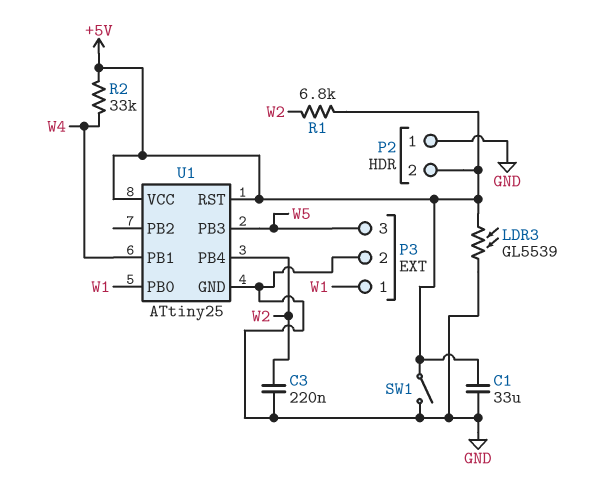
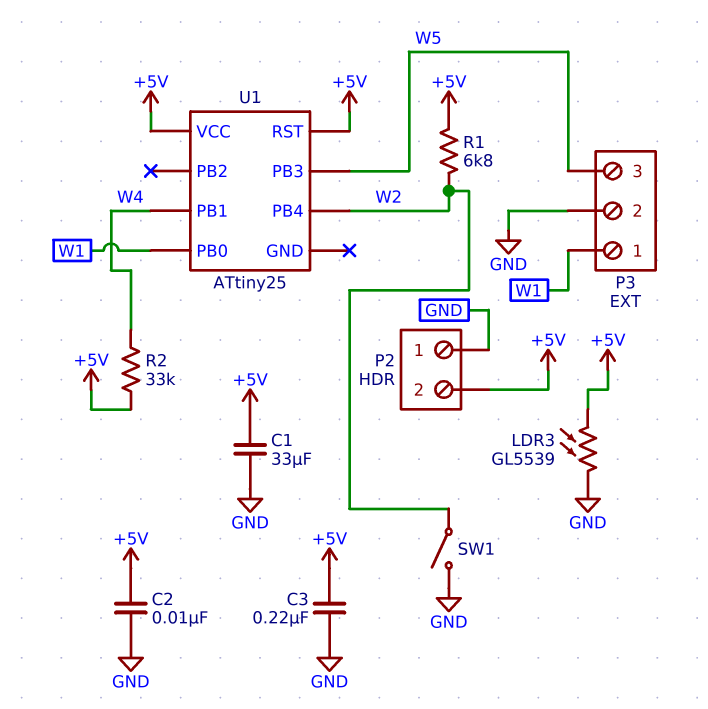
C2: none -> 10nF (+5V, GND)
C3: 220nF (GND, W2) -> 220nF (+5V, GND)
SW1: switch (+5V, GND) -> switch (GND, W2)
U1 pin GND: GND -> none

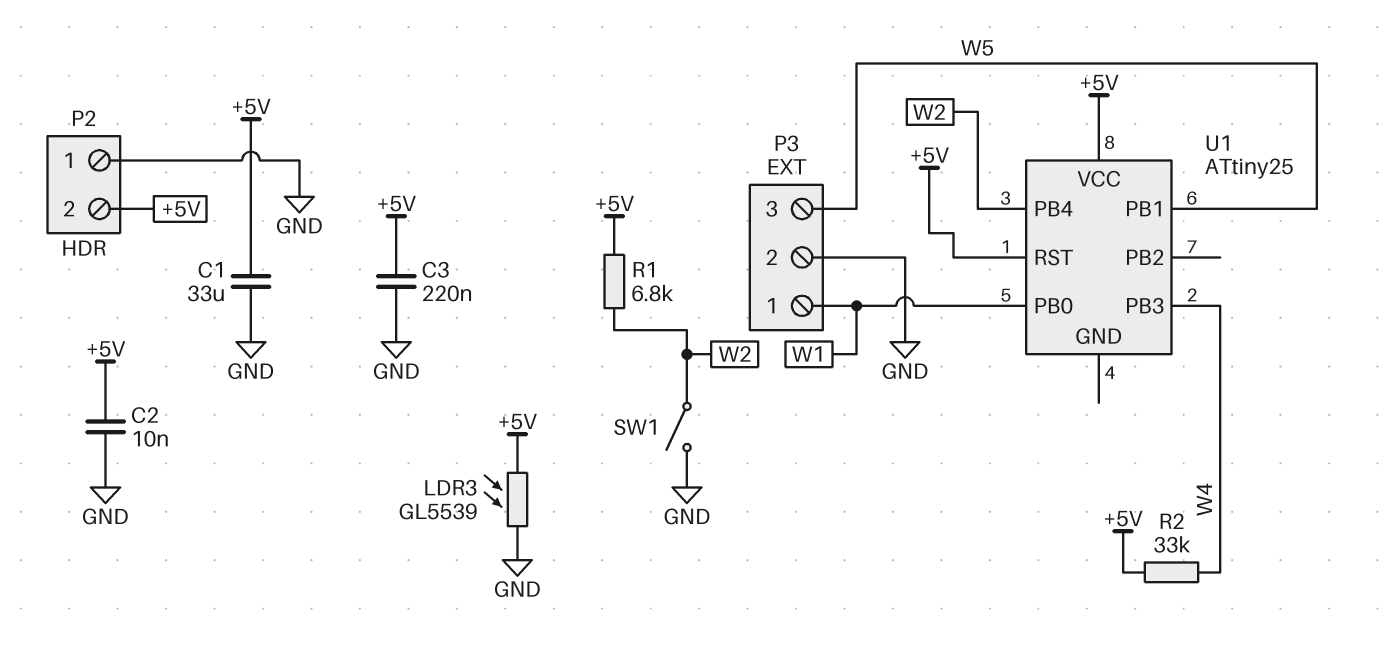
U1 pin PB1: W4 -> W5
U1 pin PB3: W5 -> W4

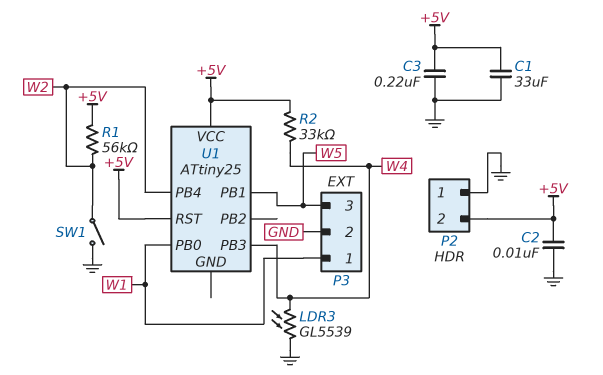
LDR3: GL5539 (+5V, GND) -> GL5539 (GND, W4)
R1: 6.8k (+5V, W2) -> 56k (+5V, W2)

★ ★ ★ ★ ★

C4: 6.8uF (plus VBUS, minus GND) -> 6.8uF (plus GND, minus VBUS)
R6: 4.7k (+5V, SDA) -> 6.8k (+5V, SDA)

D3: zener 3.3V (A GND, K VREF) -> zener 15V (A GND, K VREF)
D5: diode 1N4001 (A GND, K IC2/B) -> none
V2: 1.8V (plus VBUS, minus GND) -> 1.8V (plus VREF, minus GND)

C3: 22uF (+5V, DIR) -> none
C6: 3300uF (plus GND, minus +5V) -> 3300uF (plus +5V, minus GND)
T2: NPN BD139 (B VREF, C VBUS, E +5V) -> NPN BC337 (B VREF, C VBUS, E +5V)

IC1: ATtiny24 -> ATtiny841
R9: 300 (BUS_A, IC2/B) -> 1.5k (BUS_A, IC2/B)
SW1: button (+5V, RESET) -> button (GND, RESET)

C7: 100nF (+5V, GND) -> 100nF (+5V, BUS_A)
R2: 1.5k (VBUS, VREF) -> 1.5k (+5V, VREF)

★ ★ ★ ★ ★

Your answer is the exact run of lines above from the one with "C2: none -> 10nF (+5V, GND)" through the one with "R1: 6.8k (+5V, W2) -> 56k (+5V, W2)", both ends included, minus any picture.

-- ANSWER TO THIS TASK --
C2: none -> 10nF (+5V, GND)
C3: 220nF (GND, W2) -> 220nF (+5V, GND)
SW1: switch (+5V, GND) -> switch (GND, W2)
U1 pin GND: GND -> none

U1 pin PB1: W4 -> W5
U1 pin PB3: W5 -> W4

LDR3: GL5539 (+5V, GND) -> GL5539 (GND, W4)
R1: 6.8k (+5V, W2) -> 56k (+5V, W2)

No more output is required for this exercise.